What to produce: Lines in which "degrees" appears should be pulled from the data below.

Data listing:
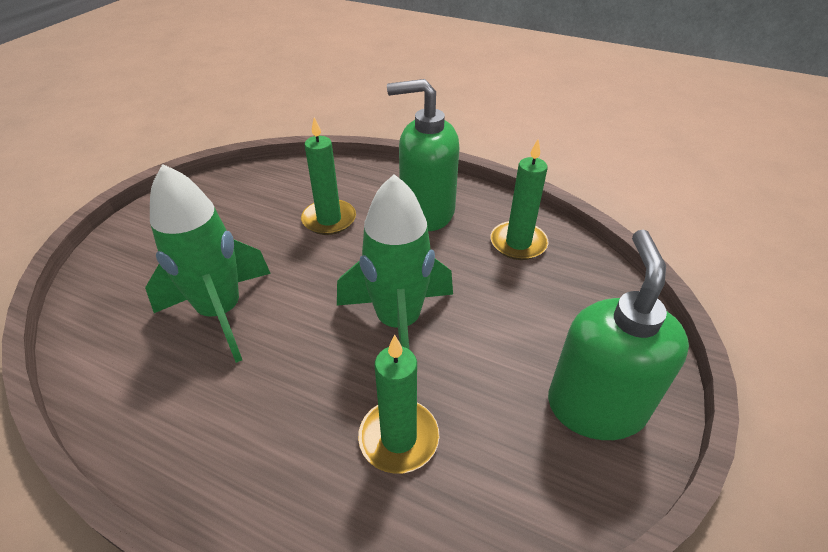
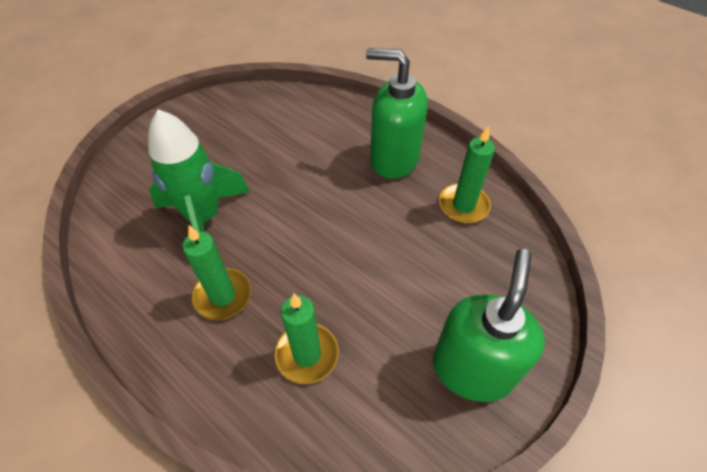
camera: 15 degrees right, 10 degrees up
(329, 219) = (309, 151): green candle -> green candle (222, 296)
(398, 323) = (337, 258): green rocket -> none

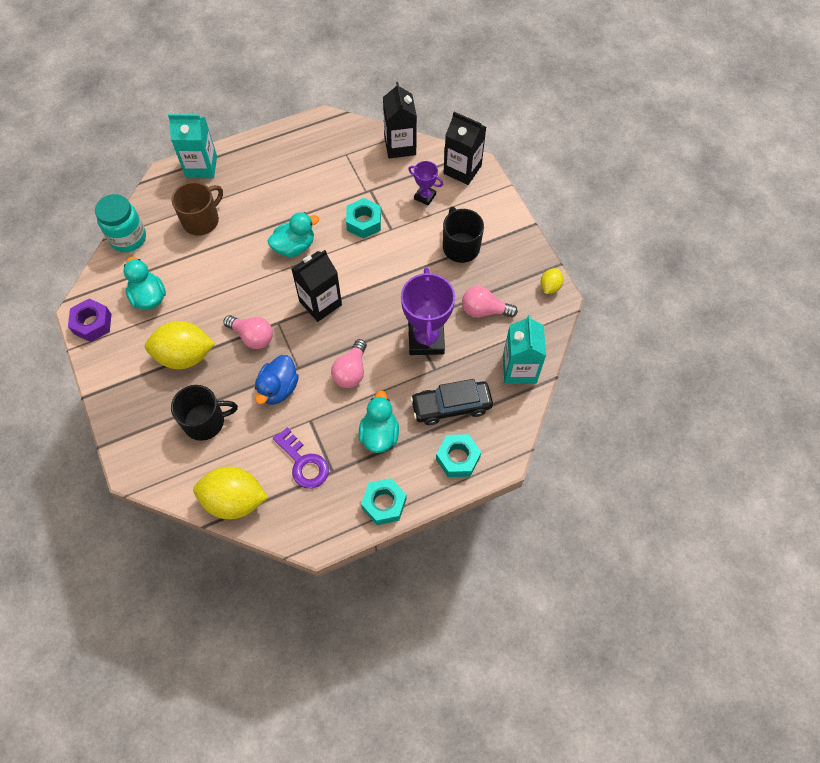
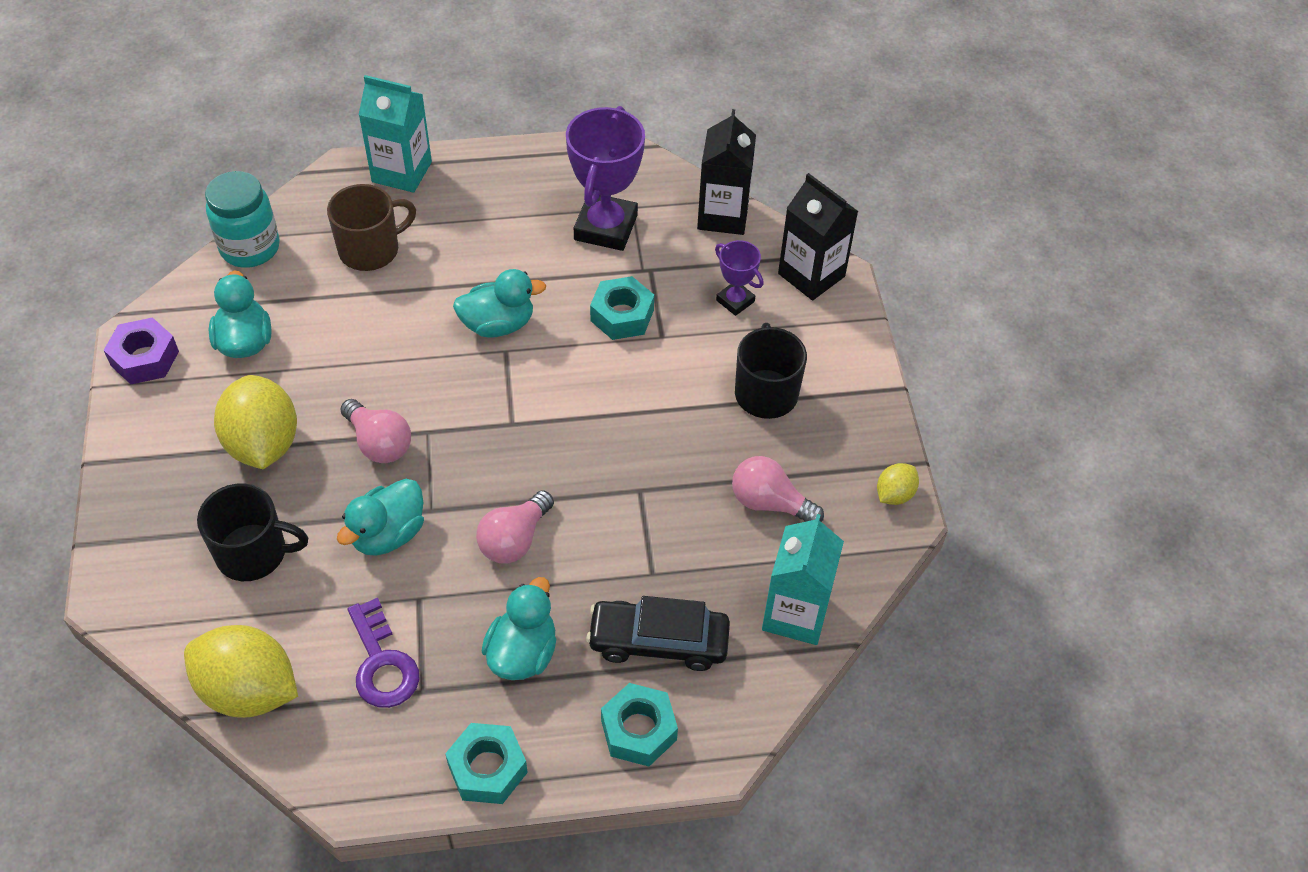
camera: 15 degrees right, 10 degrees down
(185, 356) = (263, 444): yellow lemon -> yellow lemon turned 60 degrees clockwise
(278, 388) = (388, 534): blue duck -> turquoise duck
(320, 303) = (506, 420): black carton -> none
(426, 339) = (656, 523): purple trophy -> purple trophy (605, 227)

Solved exercise:
camera: 15 degrees right, 10 degrees up
camera: 15 degrees right, 10 degrees down
(185, 356) = (263, 444): yellow lemon -> yellow lemon turned 60 degrees clockwise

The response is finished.